_About this exercise:_
Read the records and gather each line that includes "NAND".

*** Opening Data for analysis ***

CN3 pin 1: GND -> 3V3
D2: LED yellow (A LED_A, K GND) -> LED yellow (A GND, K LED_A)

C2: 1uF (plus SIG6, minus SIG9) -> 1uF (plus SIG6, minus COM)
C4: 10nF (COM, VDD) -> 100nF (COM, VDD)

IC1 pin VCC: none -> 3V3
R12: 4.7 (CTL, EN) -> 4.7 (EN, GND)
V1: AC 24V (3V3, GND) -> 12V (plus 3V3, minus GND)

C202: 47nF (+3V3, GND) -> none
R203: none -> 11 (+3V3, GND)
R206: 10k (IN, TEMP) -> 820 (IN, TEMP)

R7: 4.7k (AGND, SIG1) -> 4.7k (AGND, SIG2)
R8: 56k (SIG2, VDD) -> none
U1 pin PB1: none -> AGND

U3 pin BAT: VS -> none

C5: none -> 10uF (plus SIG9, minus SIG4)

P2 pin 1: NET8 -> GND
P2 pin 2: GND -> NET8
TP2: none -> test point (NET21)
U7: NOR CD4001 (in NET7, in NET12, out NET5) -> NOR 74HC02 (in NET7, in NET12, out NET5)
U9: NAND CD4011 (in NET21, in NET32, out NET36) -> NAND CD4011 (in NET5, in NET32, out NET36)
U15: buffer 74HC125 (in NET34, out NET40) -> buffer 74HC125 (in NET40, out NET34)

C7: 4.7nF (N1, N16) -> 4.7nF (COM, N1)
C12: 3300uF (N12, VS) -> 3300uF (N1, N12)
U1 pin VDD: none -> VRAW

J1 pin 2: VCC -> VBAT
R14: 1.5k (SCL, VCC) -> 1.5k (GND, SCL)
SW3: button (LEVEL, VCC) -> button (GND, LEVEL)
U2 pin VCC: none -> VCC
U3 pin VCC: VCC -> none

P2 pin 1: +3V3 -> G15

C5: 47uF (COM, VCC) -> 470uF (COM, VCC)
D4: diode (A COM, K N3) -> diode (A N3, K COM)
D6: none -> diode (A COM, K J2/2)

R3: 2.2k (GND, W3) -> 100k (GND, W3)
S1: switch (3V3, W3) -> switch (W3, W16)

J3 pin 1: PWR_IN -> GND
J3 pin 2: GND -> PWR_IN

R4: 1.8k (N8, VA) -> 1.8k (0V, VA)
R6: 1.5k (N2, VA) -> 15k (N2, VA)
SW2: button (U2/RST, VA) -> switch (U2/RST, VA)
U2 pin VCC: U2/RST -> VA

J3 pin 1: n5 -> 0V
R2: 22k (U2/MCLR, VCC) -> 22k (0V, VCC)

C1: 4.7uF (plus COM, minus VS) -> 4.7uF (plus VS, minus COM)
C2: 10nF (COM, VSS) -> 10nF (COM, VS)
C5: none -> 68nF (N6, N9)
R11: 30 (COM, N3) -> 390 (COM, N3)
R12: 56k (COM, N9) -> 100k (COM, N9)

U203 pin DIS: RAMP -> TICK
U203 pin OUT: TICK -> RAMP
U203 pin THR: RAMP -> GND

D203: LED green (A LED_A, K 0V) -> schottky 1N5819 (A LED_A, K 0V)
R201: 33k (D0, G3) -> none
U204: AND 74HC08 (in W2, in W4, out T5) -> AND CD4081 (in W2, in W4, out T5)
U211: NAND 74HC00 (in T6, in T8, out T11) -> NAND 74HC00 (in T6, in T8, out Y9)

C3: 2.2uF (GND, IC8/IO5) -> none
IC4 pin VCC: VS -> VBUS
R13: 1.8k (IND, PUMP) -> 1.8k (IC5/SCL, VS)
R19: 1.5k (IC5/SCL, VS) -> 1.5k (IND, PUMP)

*** Closing Data for analysis ***

_Task answer:_
U9: NAND CD4011 (in NET21, in NET32, out NET36) -> NAND CD4011 (in NET5, in NET32, out NET36)
U211: NAND 74HC00 (in T6, in T8, out T11) -> NAND 74HC00 (in T6, in T8, out Y9)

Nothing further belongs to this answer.